**Data to process:**
========================================

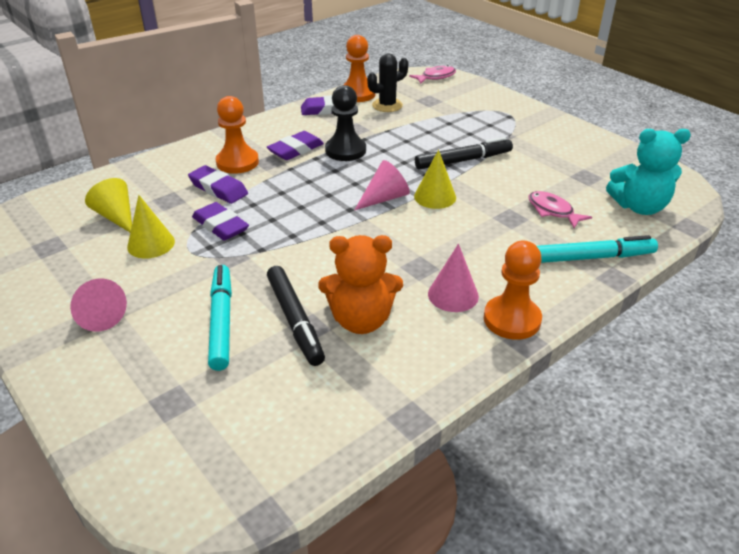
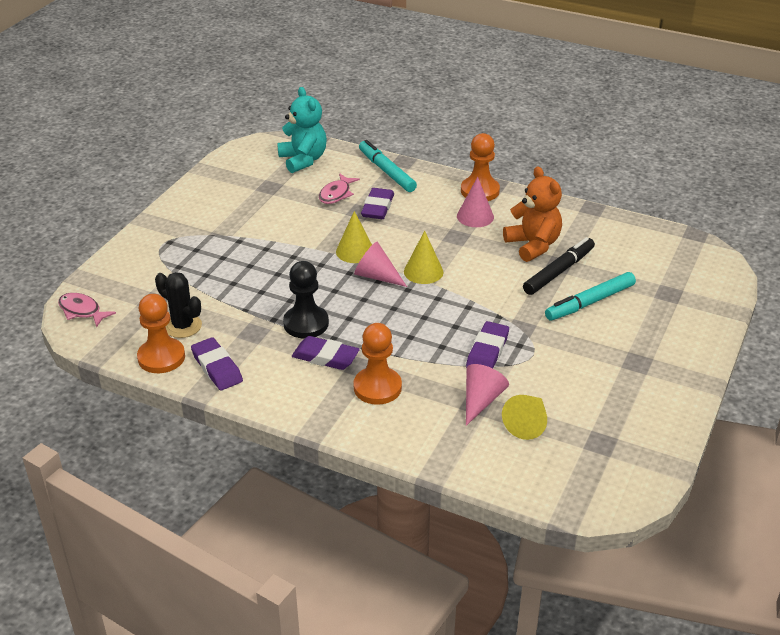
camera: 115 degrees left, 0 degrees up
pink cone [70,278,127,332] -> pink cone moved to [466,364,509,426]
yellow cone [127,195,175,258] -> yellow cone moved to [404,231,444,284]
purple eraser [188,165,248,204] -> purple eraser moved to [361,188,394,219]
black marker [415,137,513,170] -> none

========================================

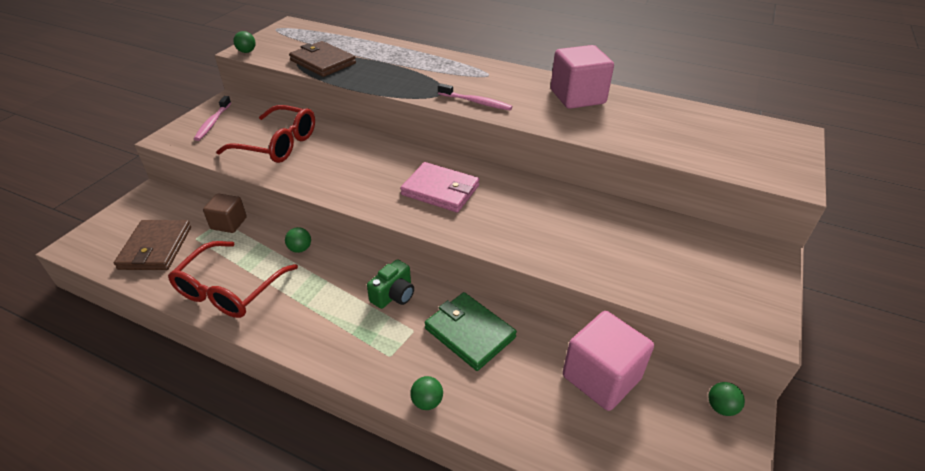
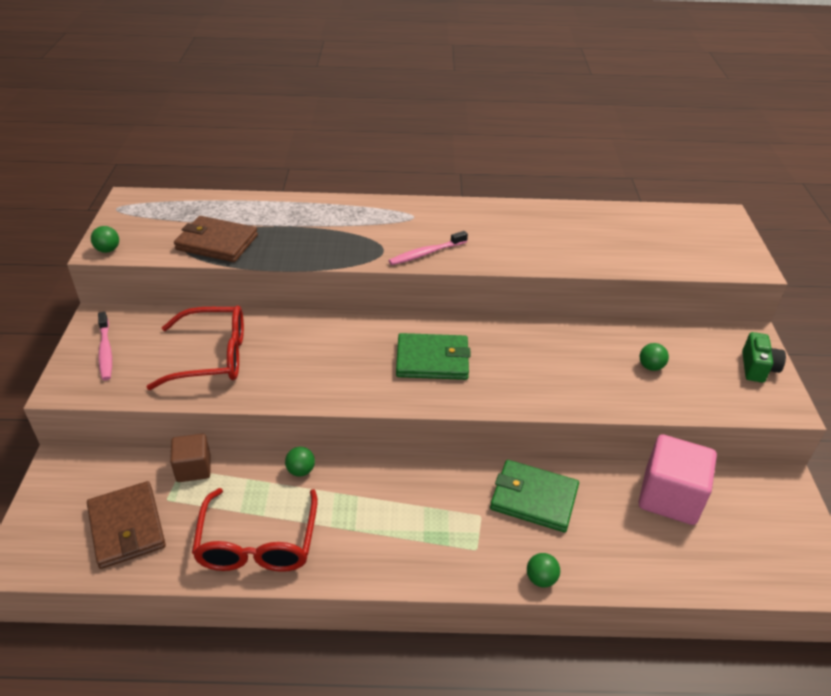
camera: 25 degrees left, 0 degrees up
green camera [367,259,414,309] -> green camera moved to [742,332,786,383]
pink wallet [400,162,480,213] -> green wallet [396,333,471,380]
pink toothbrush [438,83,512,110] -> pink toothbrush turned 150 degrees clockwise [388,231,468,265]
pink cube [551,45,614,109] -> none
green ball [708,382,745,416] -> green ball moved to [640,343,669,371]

========================================

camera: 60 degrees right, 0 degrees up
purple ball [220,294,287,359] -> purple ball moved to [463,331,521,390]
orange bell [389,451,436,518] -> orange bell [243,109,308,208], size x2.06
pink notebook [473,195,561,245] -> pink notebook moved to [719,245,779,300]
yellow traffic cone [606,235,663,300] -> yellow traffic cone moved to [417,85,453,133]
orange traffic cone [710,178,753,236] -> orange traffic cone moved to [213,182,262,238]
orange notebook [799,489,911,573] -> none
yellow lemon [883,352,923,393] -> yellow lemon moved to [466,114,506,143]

========================================

**What is needed:** Scan the listing above for the line that has "yellow cone [127,195,175,258]", then copy exactly from that line through the line that has "black marker [415,137,513,170] -> none".

**Answer space:**
yellow cone [127,195,175,258] -> yellow cone moved to [404,231,444,284]
purple eraser [188,165,248,204] -> purple eraser moved to [361,188,394,219]
black marker [415,137,513,170] -> none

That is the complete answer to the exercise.